***** Stored rows *****

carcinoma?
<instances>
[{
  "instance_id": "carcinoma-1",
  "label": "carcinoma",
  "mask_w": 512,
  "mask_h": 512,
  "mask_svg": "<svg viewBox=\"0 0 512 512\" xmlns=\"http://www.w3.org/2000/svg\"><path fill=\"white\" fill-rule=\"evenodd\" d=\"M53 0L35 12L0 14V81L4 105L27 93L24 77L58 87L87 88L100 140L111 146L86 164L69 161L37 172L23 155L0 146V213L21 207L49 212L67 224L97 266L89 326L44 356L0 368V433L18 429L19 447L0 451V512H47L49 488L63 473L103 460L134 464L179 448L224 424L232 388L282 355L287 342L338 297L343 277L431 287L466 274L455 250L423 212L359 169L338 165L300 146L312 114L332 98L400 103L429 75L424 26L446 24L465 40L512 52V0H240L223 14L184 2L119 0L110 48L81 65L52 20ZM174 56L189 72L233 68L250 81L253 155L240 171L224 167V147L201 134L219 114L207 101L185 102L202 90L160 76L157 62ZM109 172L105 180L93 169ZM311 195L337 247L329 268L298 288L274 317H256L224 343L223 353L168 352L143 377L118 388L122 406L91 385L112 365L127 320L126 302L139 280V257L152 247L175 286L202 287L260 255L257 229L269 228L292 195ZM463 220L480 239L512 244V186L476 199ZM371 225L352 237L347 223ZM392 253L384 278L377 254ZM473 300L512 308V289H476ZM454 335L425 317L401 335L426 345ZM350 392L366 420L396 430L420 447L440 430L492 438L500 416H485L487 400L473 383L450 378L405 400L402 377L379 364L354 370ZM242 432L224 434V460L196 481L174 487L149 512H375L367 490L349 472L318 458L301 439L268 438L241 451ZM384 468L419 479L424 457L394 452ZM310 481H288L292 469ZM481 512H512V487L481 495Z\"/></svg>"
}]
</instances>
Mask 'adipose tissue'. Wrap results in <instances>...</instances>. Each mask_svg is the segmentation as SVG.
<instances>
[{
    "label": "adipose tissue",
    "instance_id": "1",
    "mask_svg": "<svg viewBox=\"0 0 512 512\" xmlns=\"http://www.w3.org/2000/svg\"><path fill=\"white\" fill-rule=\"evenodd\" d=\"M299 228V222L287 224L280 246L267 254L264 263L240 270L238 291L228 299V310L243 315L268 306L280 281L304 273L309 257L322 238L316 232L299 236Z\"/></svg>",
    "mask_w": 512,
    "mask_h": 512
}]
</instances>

*****

▸ Instruction
From the entries above, list each line with "tissue" in it.

▸ Written solution
Mask 'adipose tissue'. Wrap results in <instances>...</instances>. Each mask_svg is the segmentation as SVG.
    "label": "adipose tissue",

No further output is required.